* **What the task asks**
From the records below, output exactly the lines running from the line containing "R1: 68k (5V, N3) -> none" through the line containing "U1 pin PA2: 5V -> none", and no others.

(Data excerpts)
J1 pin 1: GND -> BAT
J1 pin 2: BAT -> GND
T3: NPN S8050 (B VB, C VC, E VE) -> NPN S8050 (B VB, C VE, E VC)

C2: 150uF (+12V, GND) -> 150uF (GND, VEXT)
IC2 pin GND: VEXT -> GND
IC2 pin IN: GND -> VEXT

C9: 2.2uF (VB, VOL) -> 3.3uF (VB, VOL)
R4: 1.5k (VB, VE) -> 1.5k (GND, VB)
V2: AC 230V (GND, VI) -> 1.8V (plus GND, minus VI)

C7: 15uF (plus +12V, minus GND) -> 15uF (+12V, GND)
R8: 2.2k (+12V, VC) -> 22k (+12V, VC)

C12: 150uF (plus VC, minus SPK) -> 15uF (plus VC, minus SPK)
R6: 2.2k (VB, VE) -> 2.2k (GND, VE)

--

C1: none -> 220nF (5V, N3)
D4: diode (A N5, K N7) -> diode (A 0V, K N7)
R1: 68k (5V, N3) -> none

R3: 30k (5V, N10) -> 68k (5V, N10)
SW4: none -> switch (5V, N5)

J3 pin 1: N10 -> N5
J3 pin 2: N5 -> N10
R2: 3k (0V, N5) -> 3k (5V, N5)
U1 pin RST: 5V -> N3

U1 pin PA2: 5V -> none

* * *

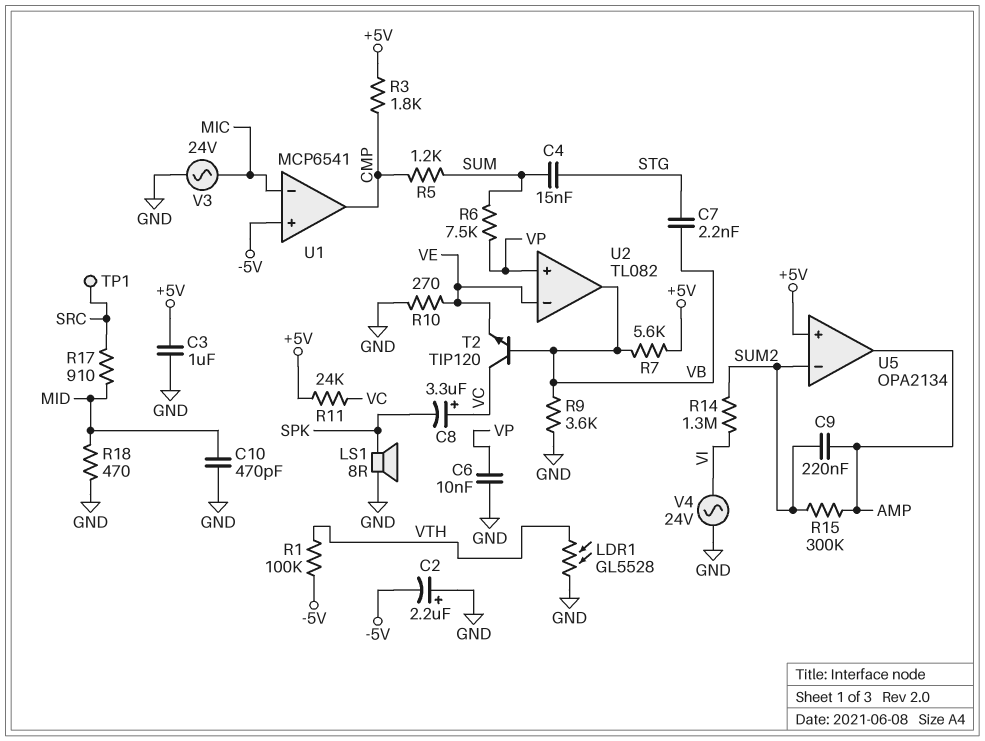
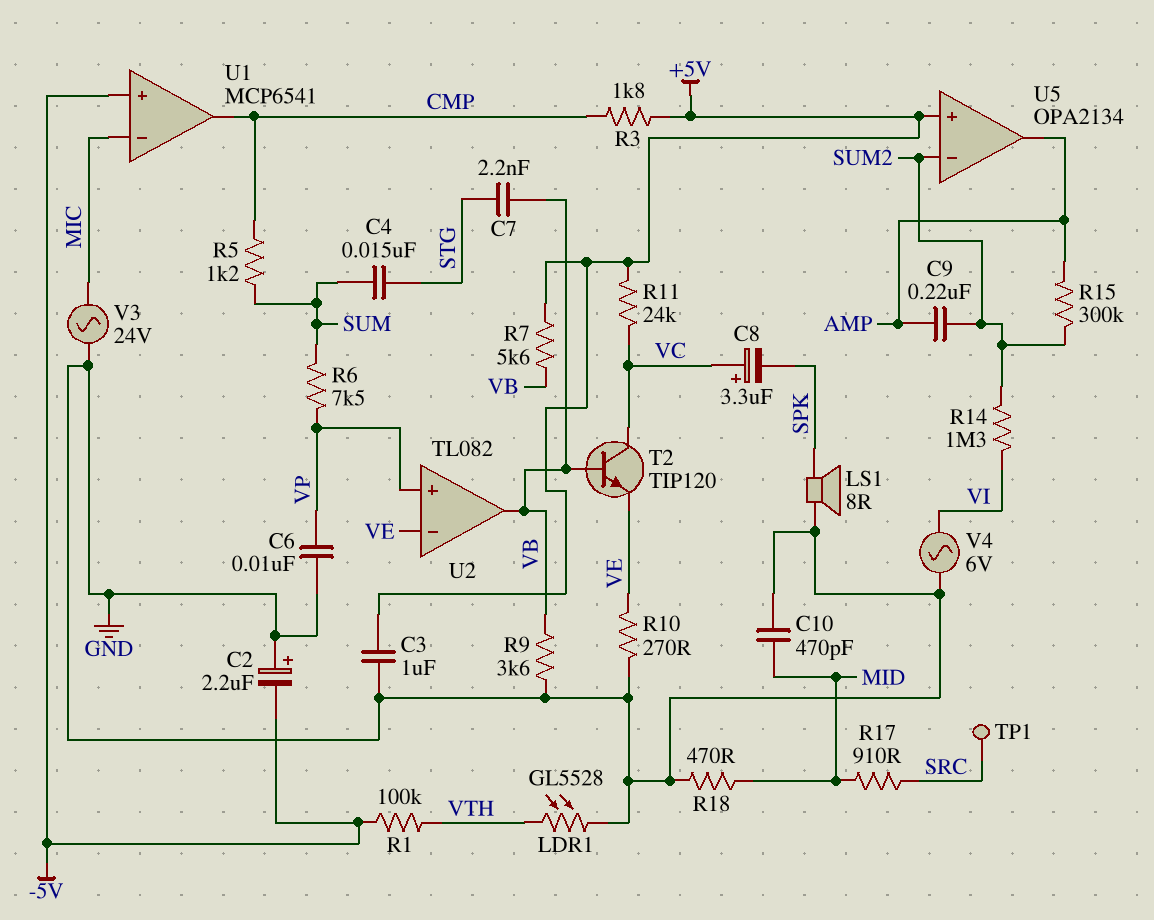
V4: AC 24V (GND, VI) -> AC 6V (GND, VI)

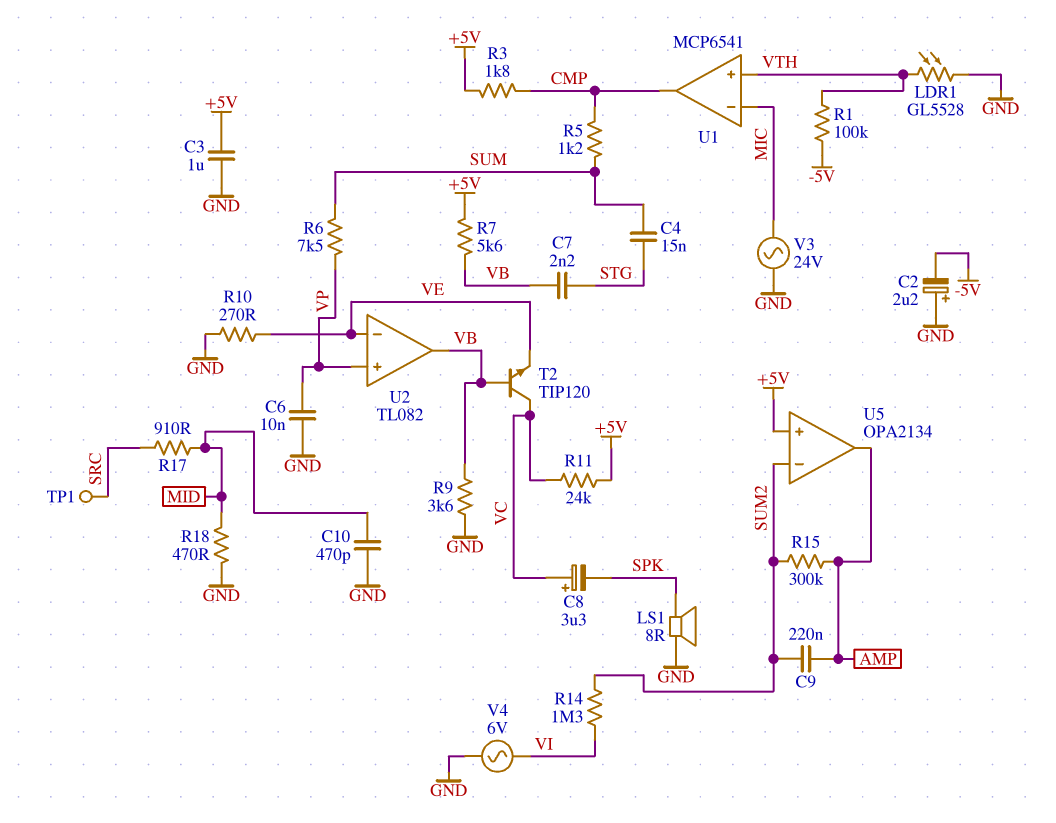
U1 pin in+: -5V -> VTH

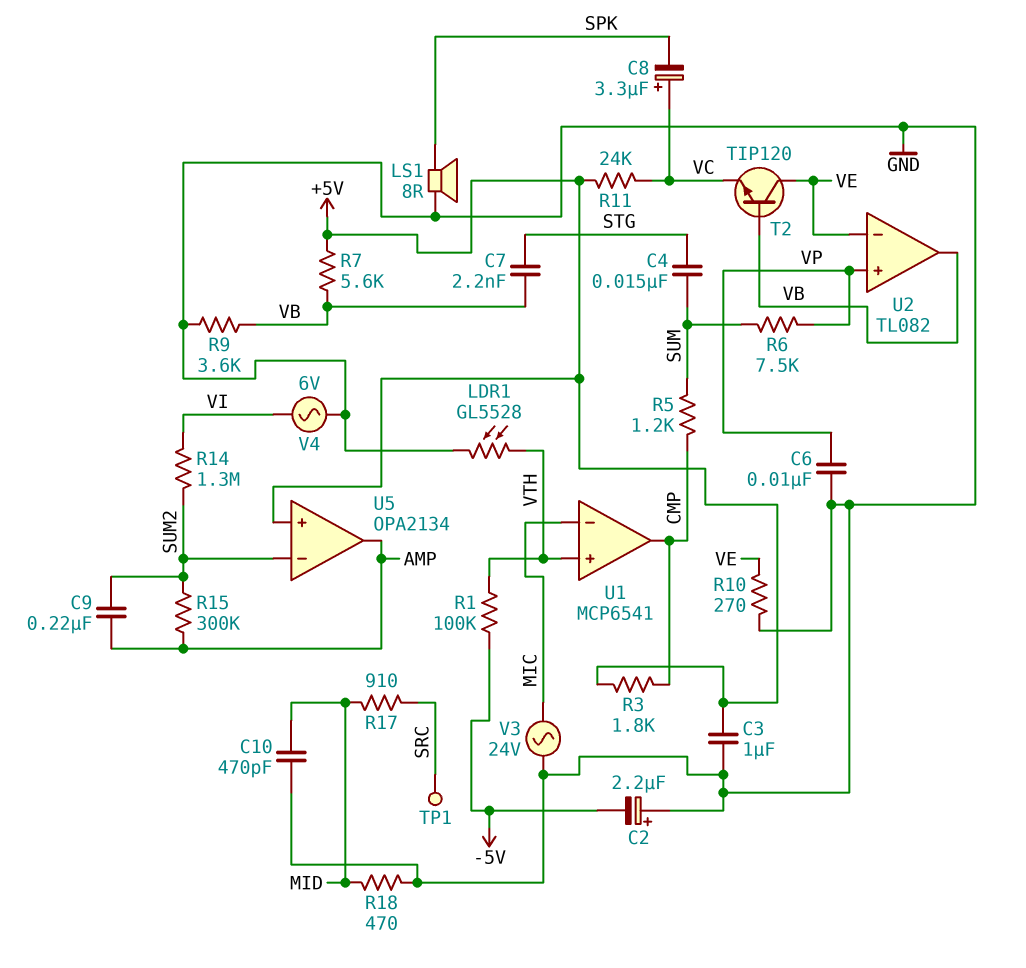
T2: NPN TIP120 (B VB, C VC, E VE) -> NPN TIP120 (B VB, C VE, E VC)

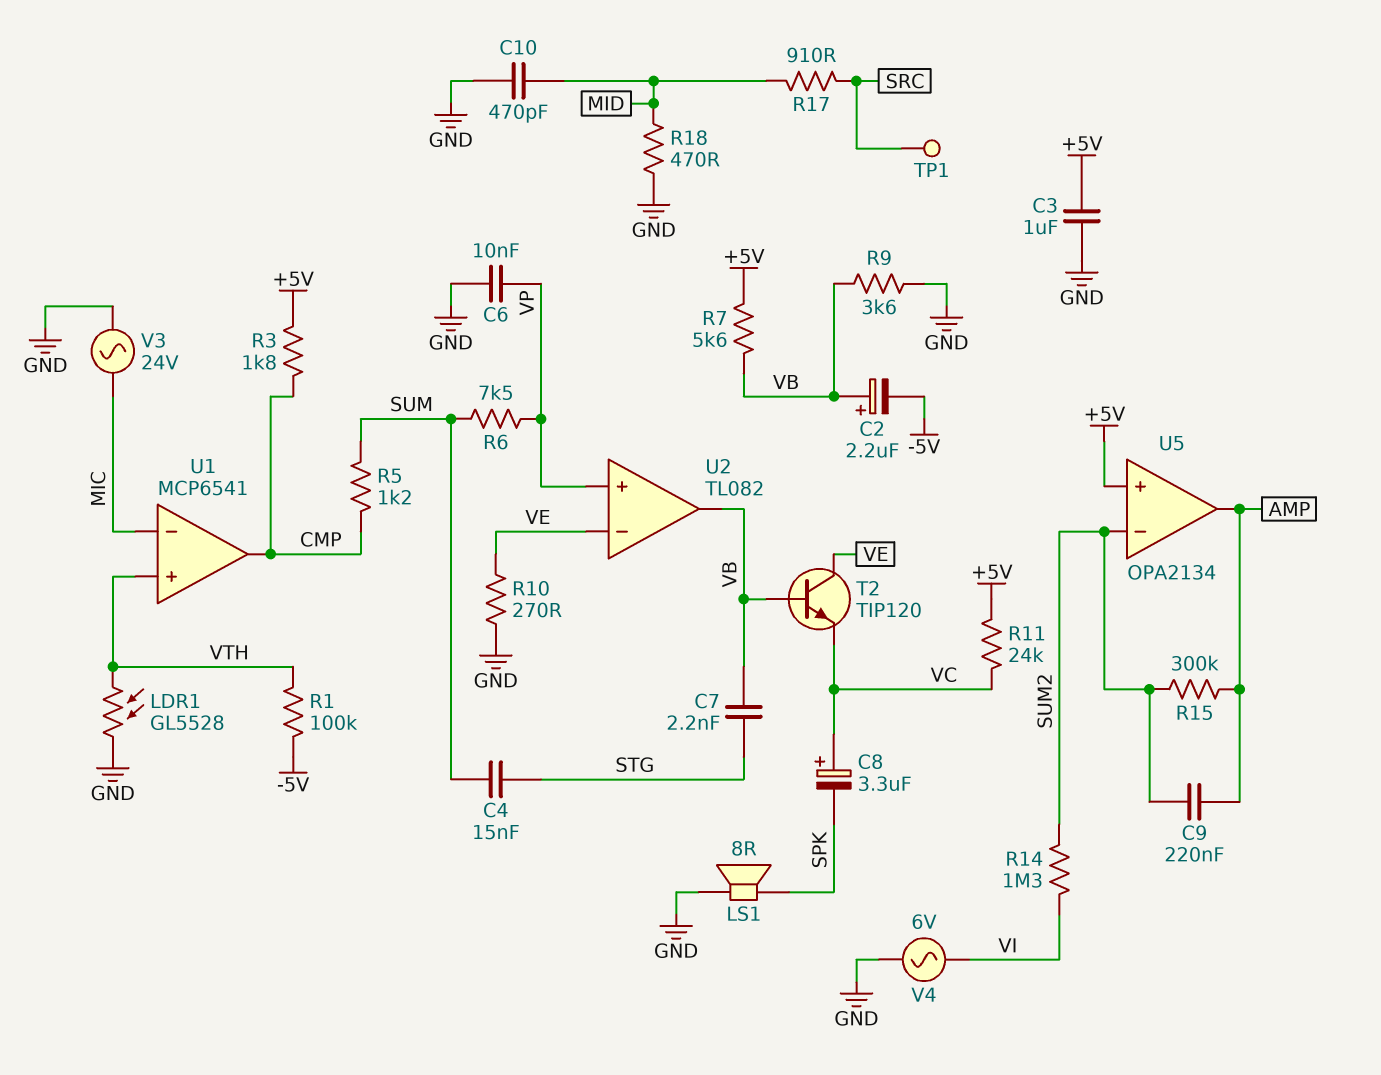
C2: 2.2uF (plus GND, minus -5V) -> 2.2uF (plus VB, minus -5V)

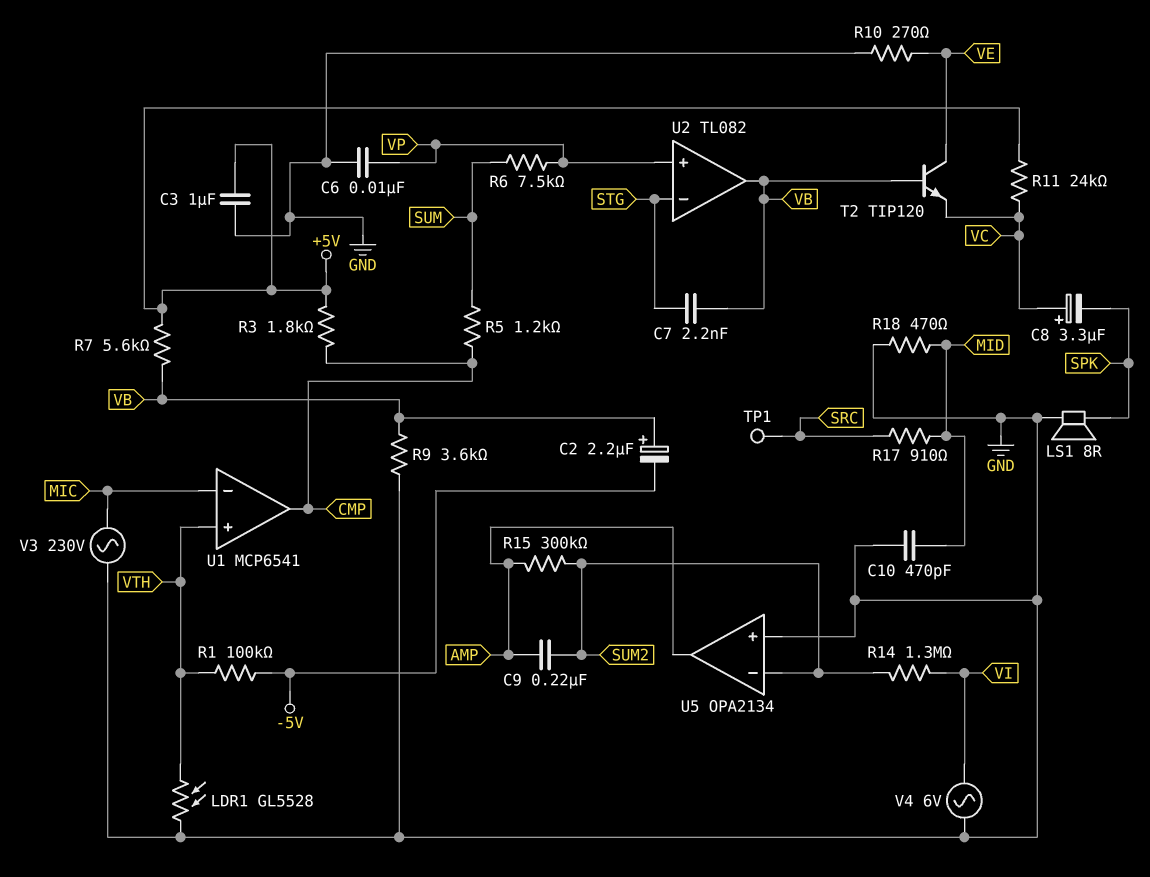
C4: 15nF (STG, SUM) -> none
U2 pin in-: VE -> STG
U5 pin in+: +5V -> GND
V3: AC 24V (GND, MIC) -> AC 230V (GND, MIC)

* **Answer section**
R1: 68k (5V, N3) -> none

R3: 30k (5V, N10) -> 68k (5V, N10)
SW4: none -> switch (5V, N5)

J3 pin 1: N10 -> N5
J3 pin 2: N5 -> N10
R2: 3k (0V, N5) -> 3k (5V, N5)
U1 pin RST: 5V -> N3

U1 pin PA2: 5V -> none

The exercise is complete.